** Opening PROVIDED DATA block **

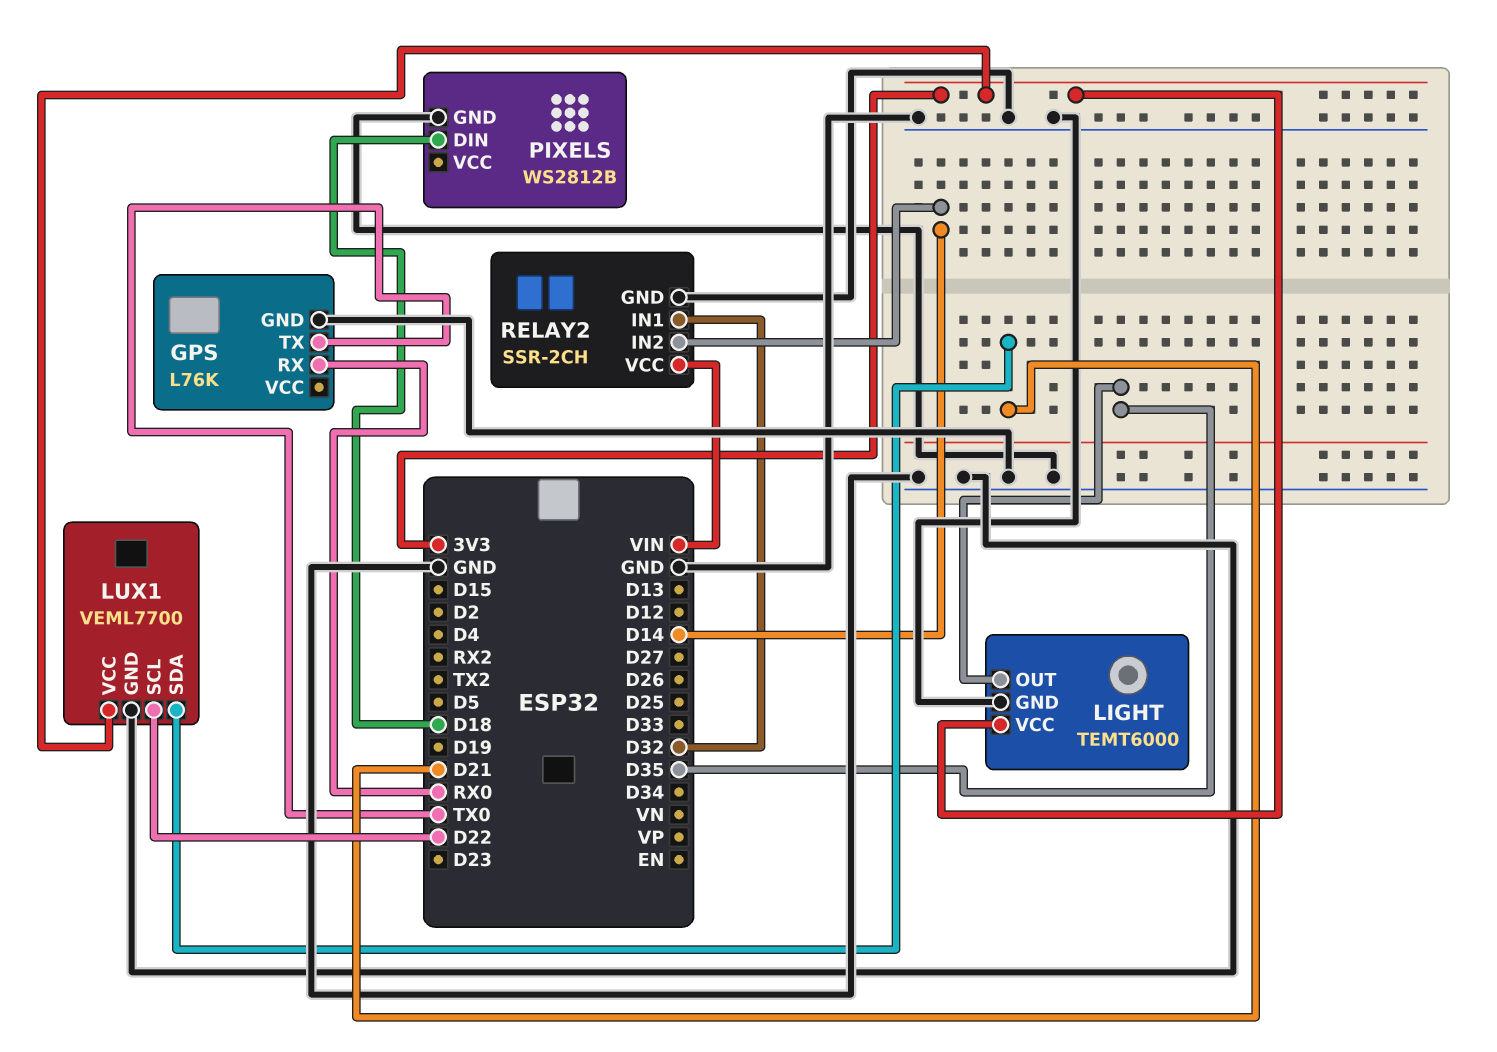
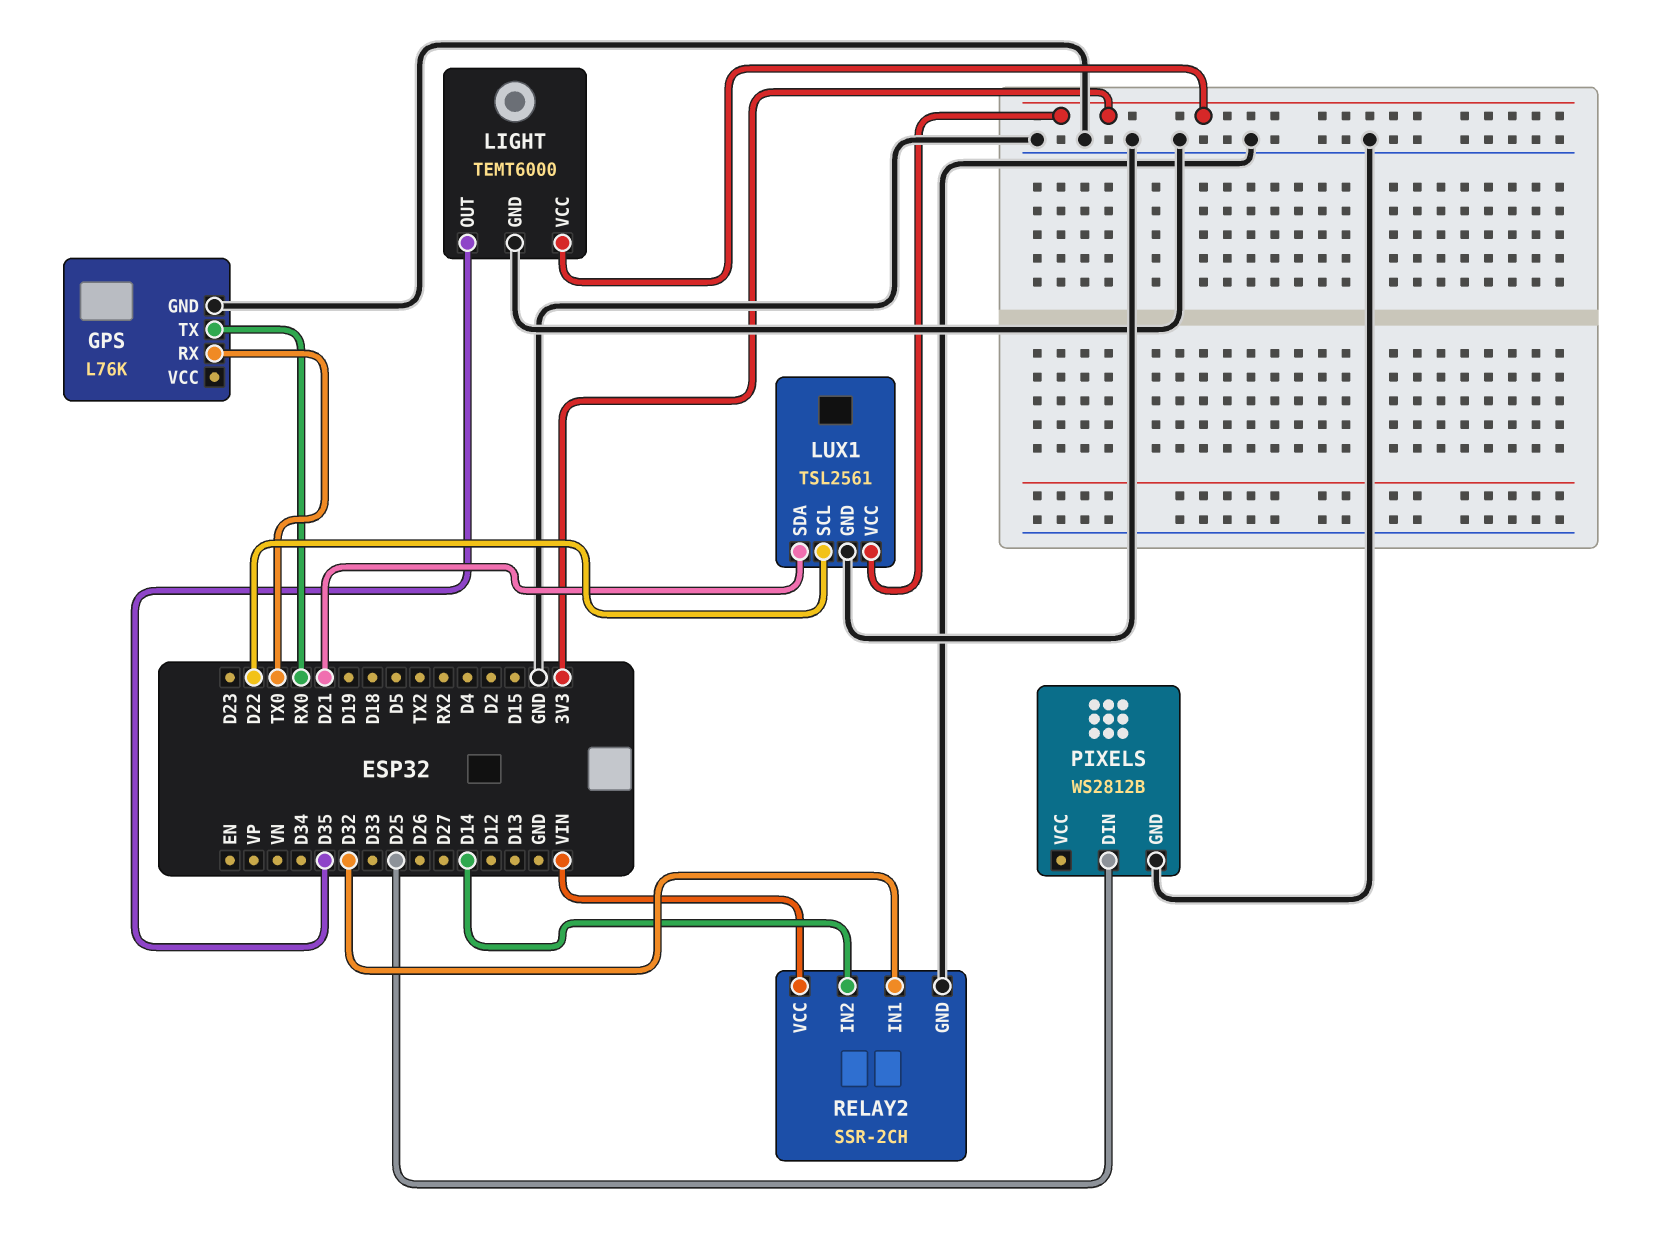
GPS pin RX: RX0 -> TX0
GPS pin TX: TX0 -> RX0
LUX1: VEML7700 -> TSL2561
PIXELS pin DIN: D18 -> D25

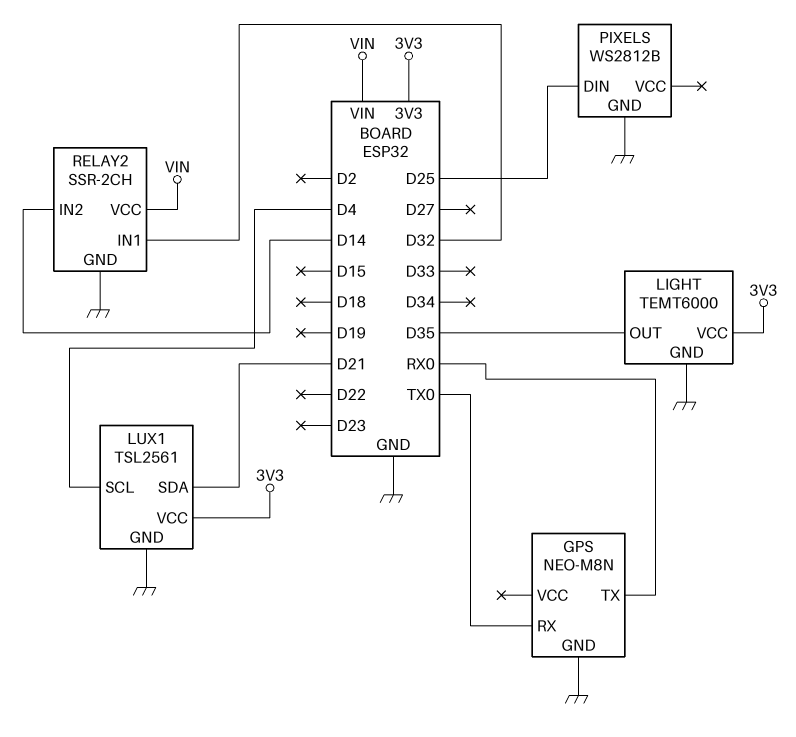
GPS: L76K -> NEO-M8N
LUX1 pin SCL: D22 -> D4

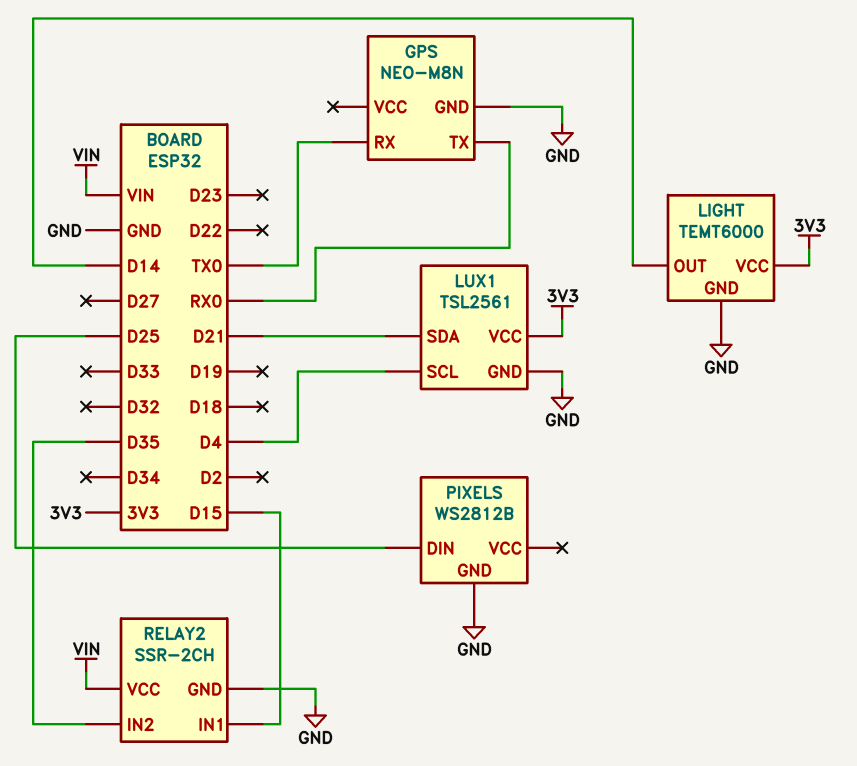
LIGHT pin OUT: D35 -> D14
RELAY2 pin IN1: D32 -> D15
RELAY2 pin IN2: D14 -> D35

** Closing PROVIDED DATA block **

→ WORK INSTRUCTIONS
Starting at the line that contains "LUX1 pin SCL: D22 -> D4", return every line through the end of the records above exactly as written, and return no pictures.

→ ANSWER TO THE EXERCISE
LUX1 pin SCL: D22 -> D4

LIGHT pin OUT: D35 -> D14
RELAY2 pin IN1: D32 -> D15
RELAY2 pin IN2: D14 -> D35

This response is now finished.